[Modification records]

===============

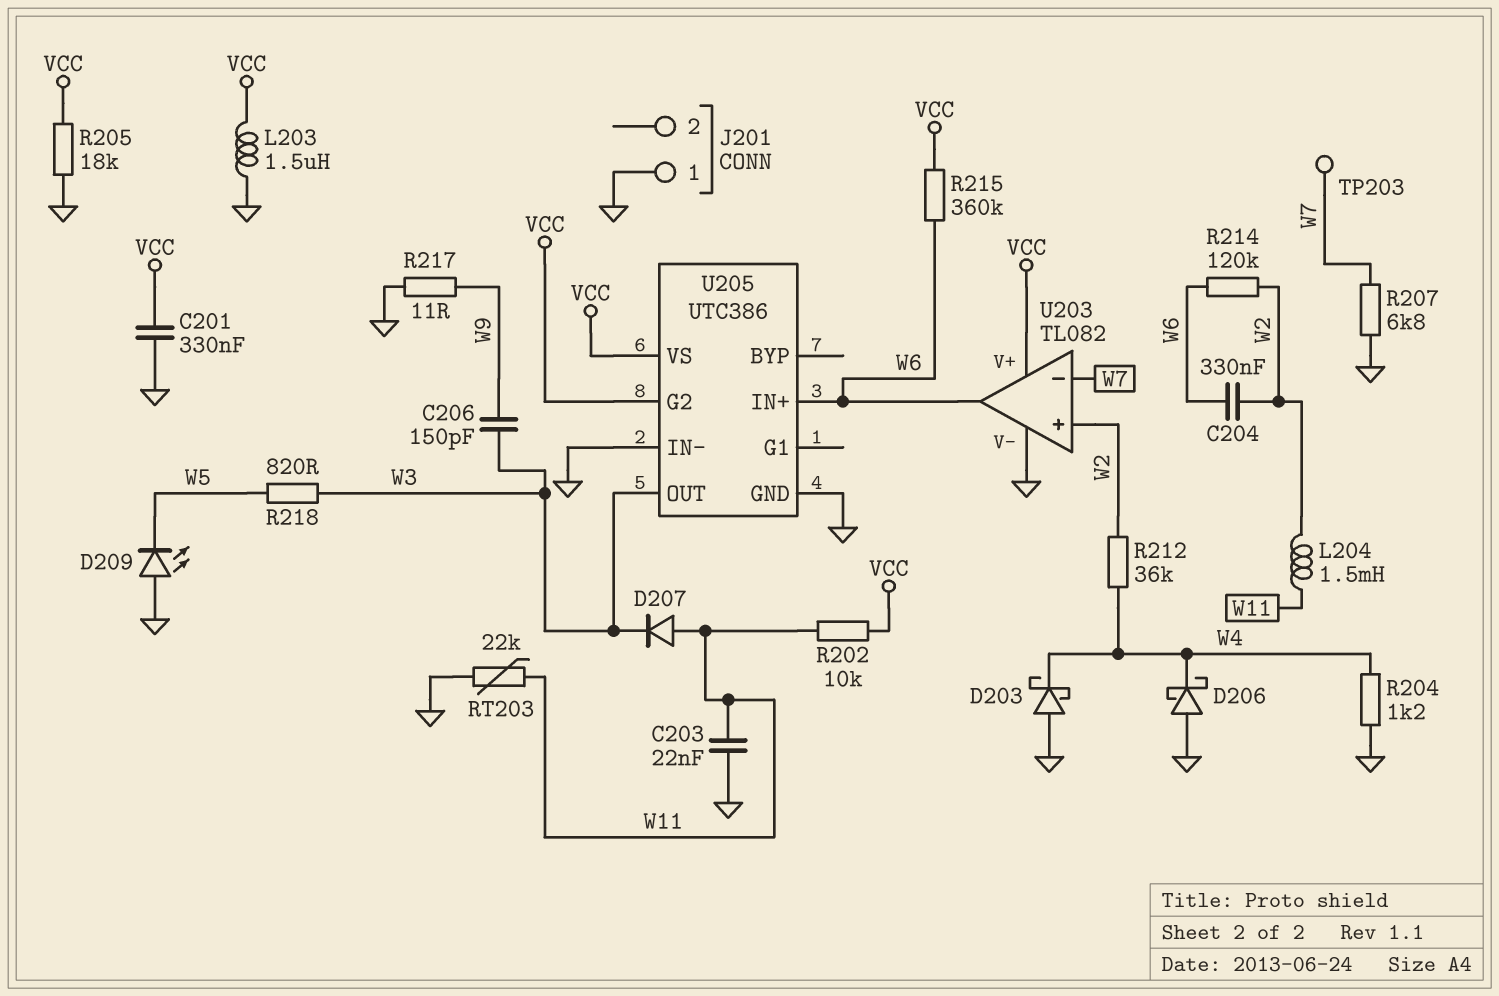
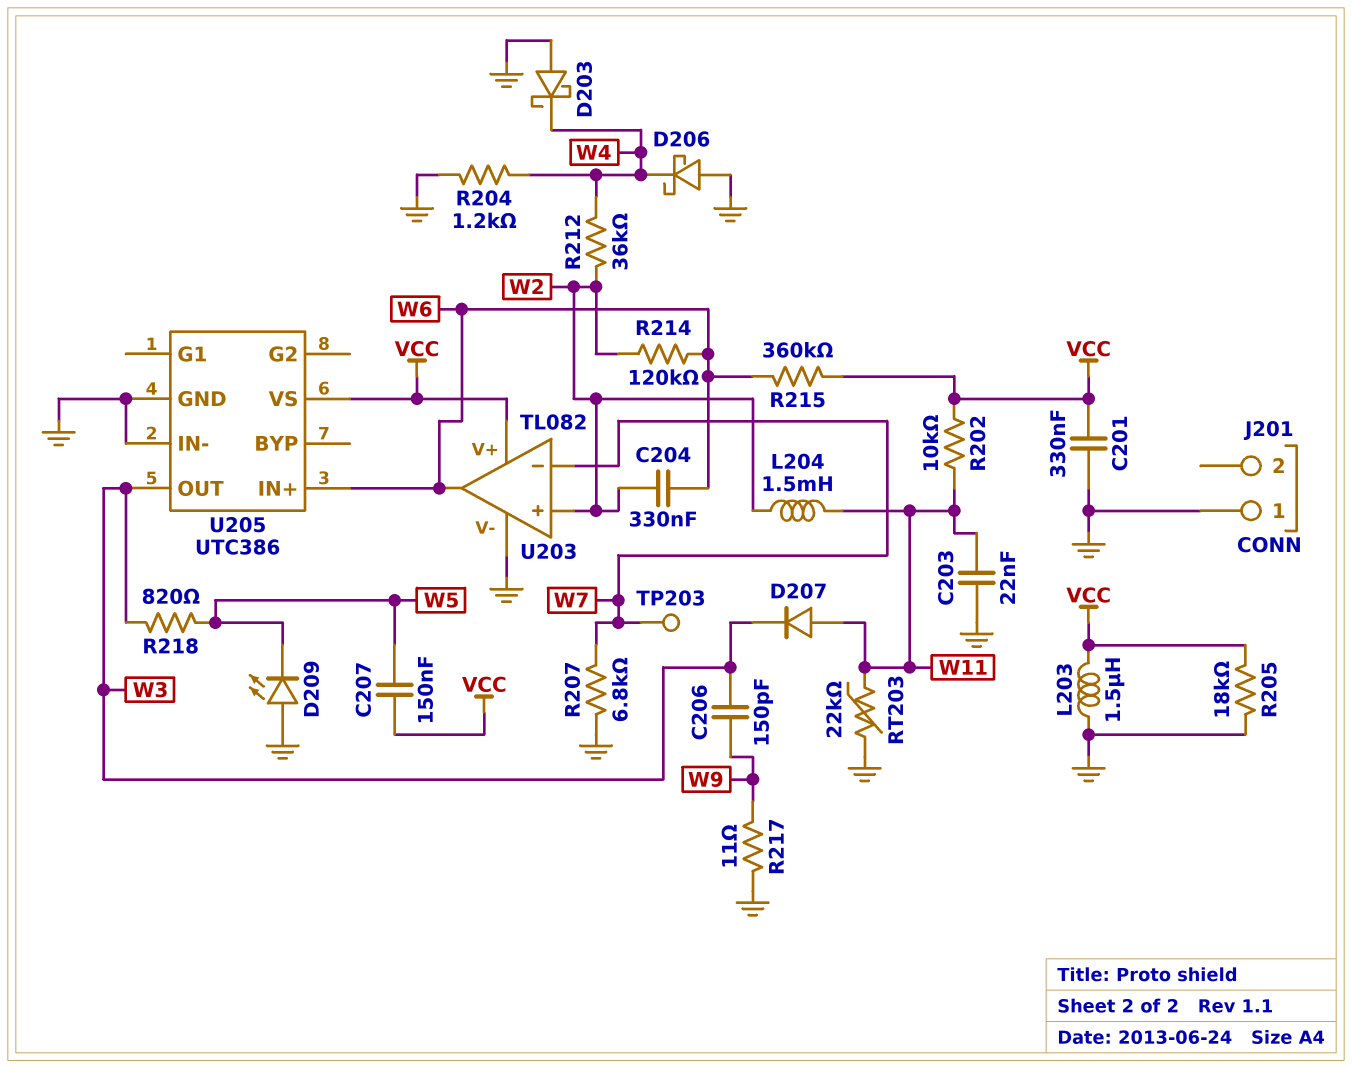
C207: none -> 150nF (VCC, W5)
U205 pin G2: VCC -> none

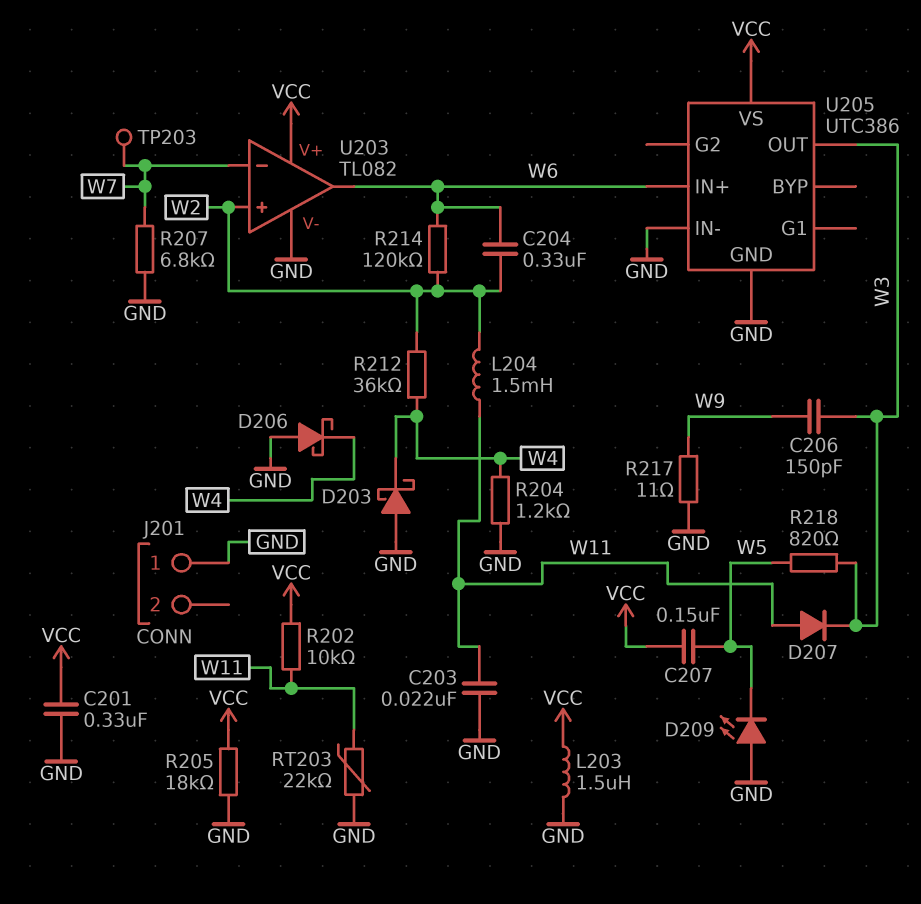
R215: 360k (VCC, W6) -> none

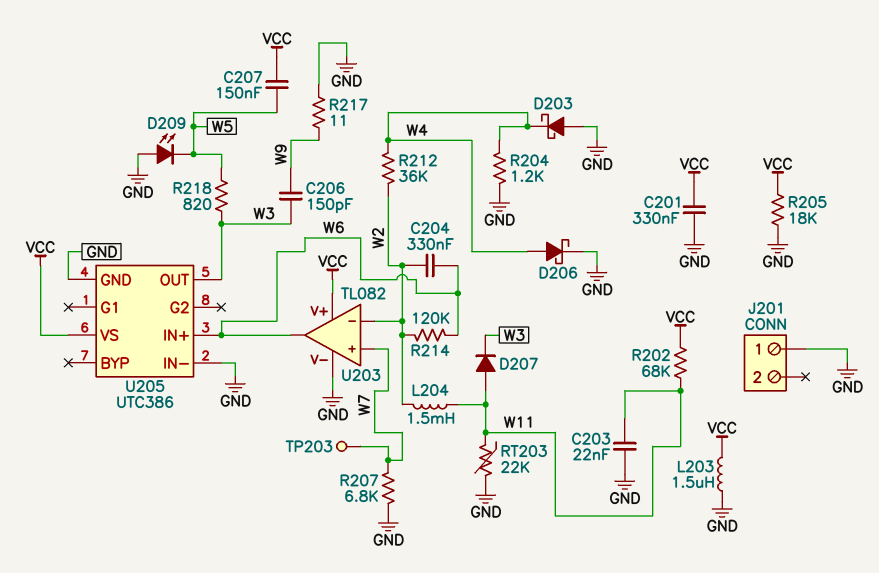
D206: schottky (A GND, K W4) -> schottky (A W4, K GND)
R202: 10k (VCC, W11) -> 68k (VCC, W11)
U203 pin in+: W2 -> W7
U203 pin in-: W7 -> W2

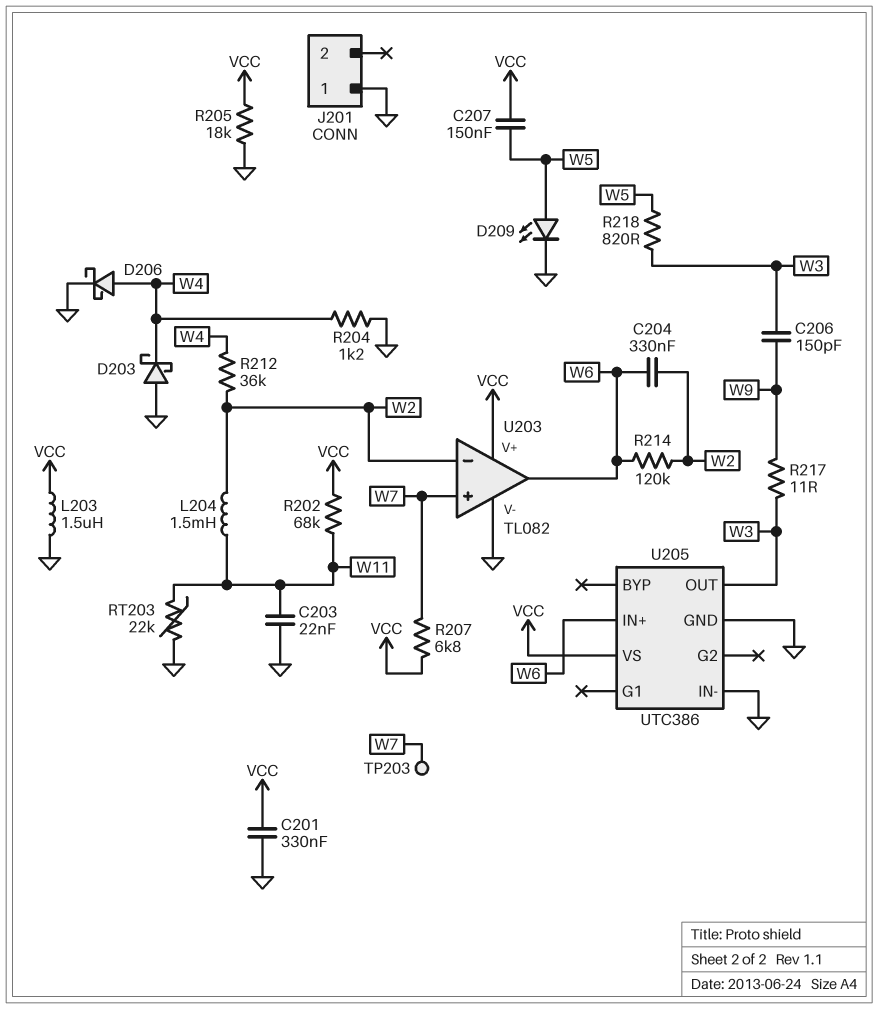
D207: diode (A W11, K W3) -> none
D209: LED (A GND, K W5) -> LED (A W5, K GND)
R207: 6.8k (GND, W7) -> 6.8k (VCC, W7)
R217: 11 (GND, W9) -> 11 (W3, W9)

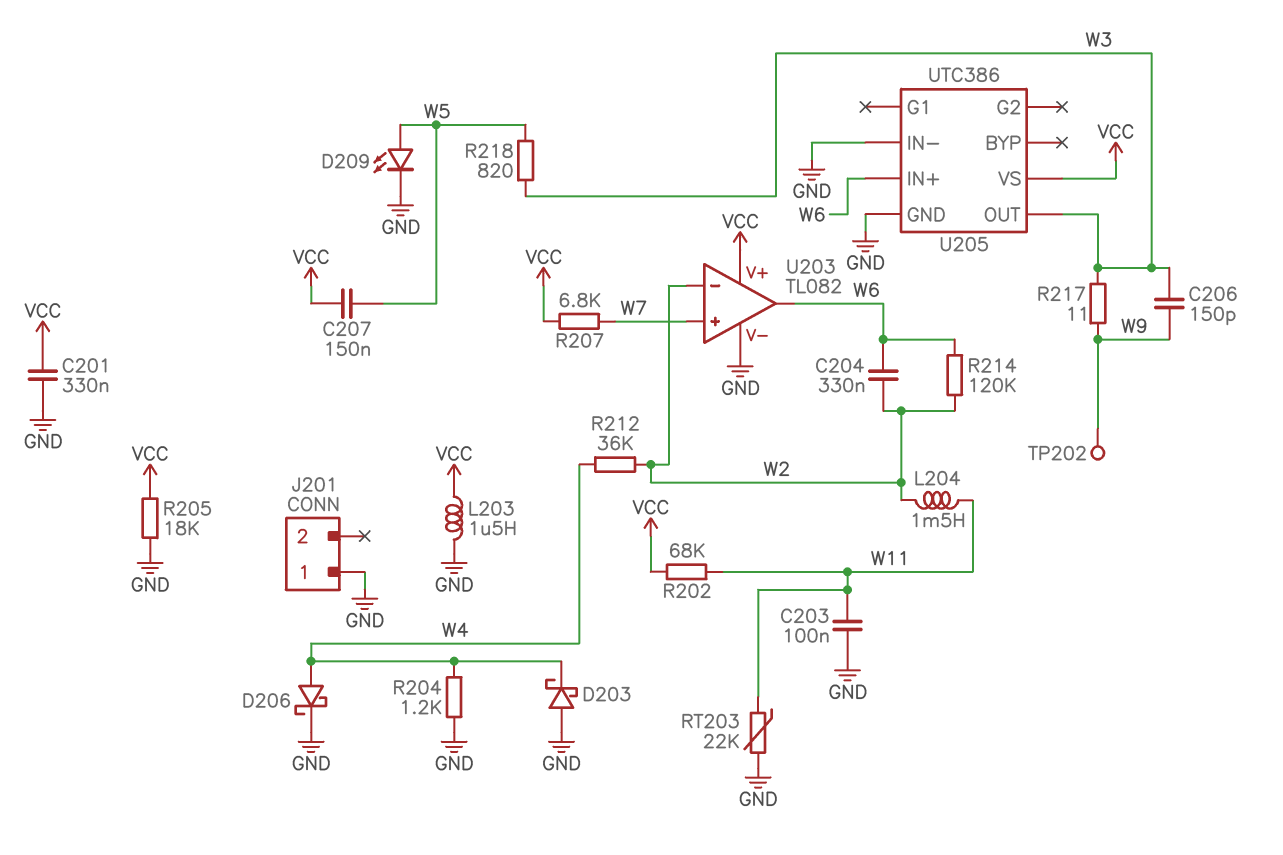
C203: 22nF (GND, W11) -> 100nF (GND, W11)
TP202: none -> test point (W9)
TP203: test point (W7) -> none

===============

WORK TO COMPLETE: Looking at the entries above, count the lines that contain "point" and answer with only the number.

ANSWER SPACE: 2